THE TASK: When you reach the line that contains "(3rd from left) centre" in the data below, copy it and every line after it exactly, adding nothing.

(Source records)

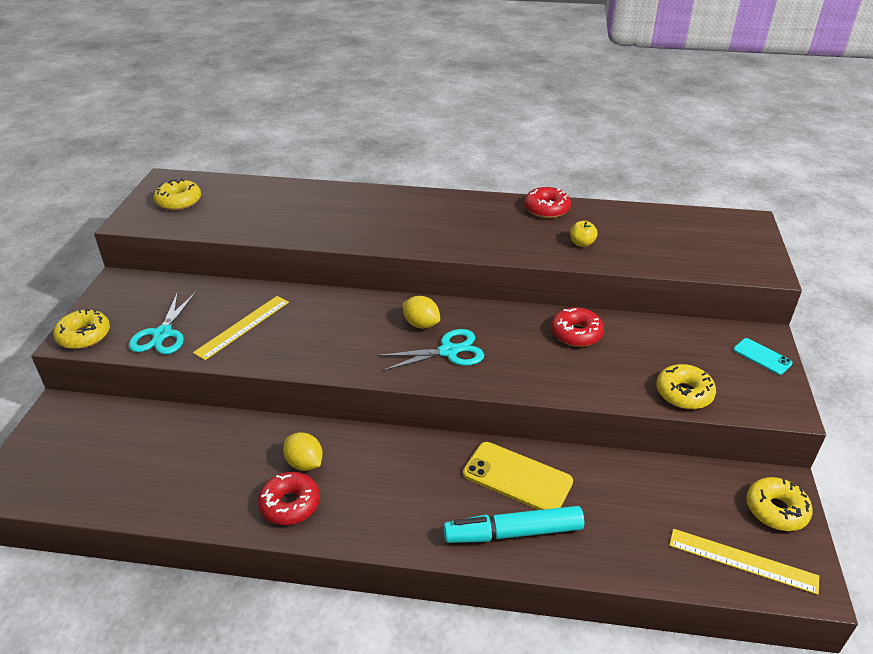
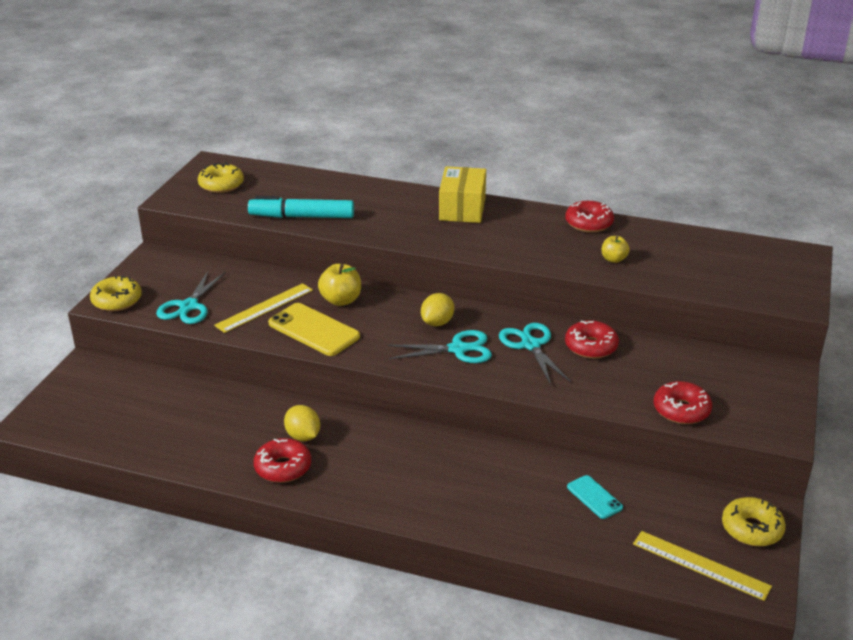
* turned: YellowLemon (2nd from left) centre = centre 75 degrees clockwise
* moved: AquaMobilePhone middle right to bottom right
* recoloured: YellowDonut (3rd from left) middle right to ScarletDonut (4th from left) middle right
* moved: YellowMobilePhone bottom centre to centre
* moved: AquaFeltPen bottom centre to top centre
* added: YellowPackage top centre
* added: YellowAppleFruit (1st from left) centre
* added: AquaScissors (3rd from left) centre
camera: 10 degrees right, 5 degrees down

EXERCISE SOLUTION:
* added: AquaScissors (3rd from left) centre
camera: 10 degrees right, 5 degrees down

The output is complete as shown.